:: Material supplied ::
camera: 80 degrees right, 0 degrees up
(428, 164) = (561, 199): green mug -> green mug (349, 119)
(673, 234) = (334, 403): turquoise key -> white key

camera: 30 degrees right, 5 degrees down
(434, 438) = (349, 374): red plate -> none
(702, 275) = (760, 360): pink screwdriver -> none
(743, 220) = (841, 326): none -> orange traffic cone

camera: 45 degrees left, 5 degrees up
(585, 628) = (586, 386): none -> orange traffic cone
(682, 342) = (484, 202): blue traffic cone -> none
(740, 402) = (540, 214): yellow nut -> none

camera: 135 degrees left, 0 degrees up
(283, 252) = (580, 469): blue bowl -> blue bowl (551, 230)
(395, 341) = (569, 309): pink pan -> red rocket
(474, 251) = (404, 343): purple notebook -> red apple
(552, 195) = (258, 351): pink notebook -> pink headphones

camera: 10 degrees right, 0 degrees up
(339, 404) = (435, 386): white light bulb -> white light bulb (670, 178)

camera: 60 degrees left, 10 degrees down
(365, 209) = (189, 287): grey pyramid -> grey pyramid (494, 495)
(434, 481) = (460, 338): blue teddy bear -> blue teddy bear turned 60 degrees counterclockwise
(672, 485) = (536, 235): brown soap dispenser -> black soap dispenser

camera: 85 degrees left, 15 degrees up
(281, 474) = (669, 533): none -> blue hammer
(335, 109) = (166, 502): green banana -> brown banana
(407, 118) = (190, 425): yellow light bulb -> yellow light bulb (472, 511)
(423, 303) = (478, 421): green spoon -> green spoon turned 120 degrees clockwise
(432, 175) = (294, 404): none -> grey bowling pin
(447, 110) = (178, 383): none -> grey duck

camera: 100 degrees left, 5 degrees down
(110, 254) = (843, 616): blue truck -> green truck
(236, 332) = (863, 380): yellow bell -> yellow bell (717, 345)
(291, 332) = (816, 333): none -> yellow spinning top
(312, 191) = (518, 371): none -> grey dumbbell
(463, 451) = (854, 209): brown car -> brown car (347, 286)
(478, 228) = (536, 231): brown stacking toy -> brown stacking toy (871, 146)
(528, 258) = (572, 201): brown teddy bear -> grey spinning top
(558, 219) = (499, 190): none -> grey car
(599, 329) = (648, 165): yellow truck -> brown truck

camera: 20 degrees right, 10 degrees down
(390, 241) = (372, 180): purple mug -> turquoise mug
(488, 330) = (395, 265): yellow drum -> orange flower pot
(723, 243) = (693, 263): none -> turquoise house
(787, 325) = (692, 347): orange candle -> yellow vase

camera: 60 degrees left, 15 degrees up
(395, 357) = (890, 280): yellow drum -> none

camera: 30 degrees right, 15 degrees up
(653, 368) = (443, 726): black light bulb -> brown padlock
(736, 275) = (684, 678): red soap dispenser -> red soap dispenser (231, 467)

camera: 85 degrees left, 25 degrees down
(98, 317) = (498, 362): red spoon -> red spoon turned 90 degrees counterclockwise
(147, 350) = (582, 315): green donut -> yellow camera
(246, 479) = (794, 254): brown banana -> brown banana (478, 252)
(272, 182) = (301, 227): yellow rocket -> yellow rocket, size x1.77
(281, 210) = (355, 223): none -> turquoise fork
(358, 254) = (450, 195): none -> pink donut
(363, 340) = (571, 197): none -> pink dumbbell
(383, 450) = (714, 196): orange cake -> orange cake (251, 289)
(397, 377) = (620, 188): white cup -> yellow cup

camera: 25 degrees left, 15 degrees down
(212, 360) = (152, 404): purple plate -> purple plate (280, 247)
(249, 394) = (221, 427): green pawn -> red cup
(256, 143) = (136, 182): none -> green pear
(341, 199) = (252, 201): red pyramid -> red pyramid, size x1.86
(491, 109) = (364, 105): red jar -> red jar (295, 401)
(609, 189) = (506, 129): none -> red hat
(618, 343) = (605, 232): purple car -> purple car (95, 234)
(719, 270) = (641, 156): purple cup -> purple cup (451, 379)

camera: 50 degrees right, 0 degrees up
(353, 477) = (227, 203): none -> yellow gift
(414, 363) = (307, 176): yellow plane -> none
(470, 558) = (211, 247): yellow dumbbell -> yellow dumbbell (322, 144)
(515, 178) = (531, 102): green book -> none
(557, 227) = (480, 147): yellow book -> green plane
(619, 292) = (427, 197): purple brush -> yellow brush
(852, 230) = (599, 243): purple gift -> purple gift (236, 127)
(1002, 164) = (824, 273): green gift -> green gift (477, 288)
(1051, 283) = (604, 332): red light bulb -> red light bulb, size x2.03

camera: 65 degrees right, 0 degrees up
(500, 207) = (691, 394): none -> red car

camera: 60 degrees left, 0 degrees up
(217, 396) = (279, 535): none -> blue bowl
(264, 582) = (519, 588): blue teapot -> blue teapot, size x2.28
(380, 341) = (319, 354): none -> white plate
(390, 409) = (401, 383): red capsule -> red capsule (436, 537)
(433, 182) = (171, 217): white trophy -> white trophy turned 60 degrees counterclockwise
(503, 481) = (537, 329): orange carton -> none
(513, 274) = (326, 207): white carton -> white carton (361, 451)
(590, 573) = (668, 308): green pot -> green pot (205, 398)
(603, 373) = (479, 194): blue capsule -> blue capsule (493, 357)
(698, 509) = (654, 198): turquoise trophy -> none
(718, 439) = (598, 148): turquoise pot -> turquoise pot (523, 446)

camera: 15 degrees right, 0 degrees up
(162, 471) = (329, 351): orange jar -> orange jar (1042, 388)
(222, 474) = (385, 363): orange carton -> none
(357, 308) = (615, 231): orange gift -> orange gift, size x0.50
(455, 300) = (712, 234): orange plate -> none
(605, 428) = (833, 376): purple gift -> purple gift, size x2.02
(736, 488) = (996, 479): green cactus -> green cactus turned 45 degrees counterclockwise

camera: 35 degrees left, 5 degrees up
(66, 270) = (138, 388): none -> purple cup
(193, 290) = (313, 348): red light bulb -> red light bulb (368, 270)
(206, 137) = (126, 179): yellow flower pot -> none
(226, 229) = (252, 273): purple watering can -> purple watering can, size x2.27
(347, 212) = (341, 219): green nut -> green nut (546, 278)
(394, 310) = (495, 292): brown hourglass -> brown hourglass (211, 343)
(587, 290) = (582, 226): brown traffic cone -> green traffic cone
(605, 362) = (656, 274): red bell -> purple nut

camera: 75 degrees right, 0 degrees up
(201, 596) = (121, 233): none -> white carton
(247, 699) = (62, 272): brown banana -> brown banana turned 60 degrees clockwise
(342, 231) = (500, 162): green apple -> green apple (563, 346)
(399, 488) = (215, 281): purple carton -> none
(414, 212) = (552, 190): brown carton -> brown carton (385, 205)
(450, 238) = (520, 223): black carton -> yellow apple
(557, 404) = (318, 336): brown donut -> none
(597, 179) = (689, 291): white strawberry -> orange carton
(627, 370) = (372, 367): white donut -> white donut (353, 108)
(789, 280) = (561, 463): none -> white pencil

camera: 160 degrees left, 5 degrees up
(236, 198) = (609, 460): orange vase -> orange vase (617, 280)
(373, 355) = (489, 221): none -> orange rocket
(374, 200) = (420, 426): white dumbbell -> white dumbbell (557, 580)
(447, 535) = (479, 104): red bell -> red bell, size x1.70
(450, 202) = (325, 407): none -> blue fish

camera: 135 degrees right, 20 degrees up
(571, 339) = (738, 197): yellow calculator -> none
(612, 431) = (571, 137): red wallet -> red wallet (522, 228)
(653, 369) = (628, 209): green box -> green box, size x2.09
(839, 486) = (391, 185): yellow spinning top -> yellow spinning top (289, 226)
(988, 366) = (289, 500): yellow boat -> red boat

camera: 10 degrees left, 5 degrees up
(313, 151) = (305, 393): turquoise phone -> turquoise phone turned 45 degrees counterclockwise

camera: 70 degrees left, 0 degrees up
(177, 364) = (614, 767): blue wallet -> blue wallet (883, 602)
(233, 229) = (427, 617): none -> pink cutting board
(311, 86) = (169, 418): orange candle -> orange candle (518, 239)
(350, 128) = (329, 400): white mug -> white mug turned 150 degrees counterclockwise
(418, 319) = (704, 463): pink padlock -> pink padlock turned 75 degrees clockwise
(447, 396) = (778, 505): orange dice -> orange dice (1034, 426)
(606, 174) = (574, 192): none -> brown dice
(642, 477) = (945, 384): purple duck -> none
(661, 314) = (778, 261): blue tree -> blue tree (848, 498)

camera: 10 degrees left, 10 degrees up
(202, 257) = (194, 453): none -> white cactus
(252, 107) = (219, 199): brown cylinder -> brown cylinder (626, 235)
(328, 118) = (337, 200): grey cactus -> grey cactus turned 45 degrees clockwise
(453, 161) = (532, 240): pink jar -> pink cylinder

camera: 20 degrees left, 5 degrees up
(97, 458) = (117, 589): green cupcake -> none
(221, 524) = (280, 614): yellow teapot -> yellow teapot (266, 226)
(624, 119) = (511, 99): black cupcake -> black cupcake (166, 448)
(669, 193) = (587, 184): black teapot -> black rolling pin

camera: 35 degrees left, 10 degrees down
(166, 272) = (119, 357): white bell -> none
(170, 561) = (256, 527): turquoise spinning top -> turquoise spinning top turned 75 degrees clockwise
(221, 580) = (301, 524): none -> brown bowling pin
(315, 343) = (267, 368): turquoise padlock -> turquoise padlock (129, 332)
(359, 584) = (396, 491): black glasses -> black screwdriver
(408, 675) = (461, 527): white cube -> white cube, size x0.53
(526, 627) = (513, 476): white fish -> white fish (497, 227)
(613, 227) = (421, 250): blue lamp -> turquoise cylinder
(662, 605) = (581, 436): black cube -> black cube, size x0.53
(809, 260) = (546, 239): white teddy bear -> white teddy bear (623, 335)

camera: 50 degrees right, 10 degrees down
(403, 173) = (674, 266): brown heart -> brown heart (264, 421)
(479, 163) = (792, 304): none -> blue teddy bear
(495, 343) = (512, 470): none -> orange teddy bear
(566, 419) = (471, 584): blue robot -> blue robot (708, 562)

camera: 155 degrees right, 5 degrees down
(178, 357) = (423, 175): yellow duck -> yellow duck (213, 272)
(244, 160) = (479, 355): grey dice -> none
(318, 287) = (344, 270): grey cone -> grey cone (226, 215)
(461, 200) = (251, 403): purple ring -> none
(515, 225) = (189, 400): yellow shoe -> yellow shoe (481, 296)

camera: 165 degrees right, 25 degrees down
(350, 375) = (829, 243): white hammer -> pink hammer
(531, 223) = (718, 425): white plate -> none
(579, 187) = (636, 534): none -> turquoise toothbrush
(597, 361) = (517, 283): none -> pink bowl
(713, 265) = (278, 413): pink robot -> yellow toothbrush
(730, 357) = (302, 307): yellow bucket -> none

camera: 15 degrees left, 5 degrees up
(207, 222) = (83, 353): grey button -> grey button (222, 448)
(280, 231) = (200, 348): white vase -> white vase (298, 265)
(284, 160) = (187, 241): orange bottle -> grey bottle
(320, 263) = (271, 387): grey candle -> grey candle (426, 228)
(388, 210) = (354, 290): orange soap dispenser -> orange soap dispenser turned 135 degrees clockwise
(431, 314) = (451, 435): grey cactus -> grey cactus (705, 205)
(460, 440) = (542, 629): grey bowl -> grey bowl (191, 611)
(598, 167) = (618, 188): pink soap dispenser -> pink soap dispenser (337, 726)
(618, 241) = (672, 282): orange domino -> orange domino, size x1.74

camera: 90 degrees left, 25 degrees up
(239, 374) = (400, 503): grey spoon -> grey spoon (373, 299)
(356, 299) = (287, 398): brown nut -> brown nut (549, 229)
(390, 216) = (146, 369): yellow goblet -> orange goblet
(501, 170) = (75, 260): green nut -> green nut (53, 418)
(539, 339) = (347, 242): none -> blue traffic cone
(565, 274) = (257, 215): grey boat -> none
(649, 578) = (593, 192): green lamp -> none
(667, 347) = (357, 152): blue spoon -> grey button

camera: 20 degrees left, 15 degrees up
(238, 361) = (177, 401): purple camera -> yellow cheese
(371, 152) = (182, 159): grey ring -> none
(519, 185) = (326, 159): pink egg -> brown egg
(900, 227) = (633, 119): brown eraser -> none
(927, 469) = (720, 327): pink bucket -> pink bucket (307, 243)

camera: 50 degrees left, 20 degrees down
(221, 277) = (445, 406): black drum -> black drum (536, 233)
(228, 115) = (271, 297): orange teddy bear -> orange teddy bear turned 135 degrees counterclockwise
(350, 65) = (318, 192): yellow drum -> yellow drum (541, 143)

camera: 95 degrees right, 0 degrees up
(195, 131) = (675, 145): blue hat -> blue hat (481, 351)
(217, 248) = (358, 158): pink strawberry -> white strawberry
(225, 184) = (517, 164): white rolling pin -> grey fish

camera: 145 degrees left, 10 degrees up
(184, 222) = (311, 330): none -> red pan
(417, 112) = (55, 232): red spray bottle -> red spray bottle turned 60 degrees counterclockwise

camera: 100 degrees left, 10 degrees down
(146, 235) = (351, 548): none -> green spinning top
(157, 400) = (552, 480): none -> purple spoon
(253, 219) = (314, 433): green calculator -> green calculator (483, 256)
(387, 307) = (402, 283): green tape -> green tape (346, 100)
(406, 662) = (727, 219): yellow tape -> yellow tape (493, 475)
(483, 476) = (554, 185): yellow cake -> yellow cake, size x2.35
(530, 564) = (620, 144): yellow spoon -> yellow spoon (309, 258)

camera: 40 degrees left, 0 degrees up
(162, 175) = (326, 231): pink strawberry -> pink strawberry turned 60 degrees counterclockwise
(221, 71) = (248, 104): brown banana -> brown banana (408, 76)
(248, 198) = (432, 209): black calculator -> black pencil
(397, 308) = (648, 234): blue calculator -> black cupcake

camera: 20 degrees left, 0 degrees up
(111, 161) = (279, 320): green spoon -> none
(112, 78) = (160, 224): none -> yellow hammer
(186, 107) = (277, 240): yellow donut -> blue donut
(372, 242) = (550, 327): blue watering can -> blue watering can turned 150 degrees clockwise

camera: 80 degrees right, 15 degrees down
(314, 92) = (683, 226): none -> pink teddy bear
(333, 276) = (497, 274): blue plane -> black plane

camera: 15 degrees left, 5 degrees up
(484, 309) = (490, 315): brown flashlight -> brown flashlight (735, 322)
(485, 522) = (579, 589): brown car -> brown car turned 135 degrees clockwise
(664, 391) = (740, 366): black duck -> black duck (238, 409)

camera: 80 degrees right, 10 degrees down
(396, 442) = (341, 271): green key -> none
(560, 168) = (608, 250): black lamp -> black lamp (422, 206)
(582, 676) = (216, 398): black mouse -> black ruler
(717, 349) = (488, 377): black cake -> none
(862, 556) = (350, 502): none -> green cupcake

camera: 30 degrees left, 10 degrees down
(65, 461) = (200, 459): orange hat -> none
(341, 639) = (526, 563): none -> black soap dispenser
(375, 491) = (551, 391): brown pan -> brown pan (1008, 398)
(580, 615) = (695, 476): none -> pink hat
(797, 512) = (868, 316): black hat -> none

:: What is required ::
All that is needed is the exact run of lines above from the line containing "camera: 35 degrees left, 10 degrees down" through the line containing "(431, 314) = (451, 435): grey", both of them included.

:: Written response ::
camera: 35 degrees left, 10 degrees down
(166, 272) = (119, 357): white bell -> none
(170, 561) = (256, 527): turquoise spinning top -> turquoise spinning top turned 75 degrees clockwise
(221, 580) = (301, 524): none -> brown bowling pin
(315, 343) = (267, 368): turquoise padlock -> turquoise padlock (129, 332)
(359, 584) = (396, 491): black glasses -> black screwdriver
(408, 675) = (461, 527): white cube -> white cube, size x0.53
(526, 627) = (513, 476): white fish -> white fish (497, 227)
(613, 227) = (421, 250): blue lamp -> turquoise cylinder
(662, 605) = (581, 436): black cube -> black cube, size x0.53
(809, 260) = (546, 239): white teddy bear -> white teddy bear (623, 335)

camera: 50 degrees right, 10 degrees down
(403, 173) = (674, 266): brown heart -> brown heart (264, 421)
(479, 163) = (792, 304): none -> blue teddy bear
(495, 343) = (512, 470): none -> orange teddy bear
(566, 419) = (471, 584): blue robot -> blue robot (708, 562)

camera: 155 degrees right, 5 degrees down
(178, 357) = (423, 175): yellow duck -> yellow duck (213, 272)
(244, 160) = (479, 355): grey dice -> none
(318, 287) = (344, 270): grey cone -> grey cone (226, 215)
(461, 200) = (251, 403): purple ring -> none
(515, 225) = (189, 400): yellow shoe -> yellow shoe (481, 296)

camera: 165 degrees right, 25 degrees down
(350, 375) = (829, 243): white hammer -> pink hammer
(531, 223) = (718, 425): white plate -> none
(579, 187) = (636, 534): none -> turquoise toothbrush
(597, 361) = (517, 283): none -> pink bowl
(713, 265) = (278, 413): pink robot -> yellow toothbrush
(730, 357) = (302, 307): yellow bucket -> none

camera: 15 degrees left, 5 degrees up
(207, 222) = (83, 353): grey button -> grey button (222, 448)
(280, 231) = (200, 348): white vase -> white vase (298, 265)
(284, 160) = (187, 241): orange bottle -> grey bottle
(320, 263) = (271, 387): grey candle -> grey candle (426, 228)
(388, 210) = (354, 290): orange soap dispenser -> orange soap dispenser turned 135 degrees clockwise
(431, 314) = (451, 435): grey cactus -> grey cactus (705, 205)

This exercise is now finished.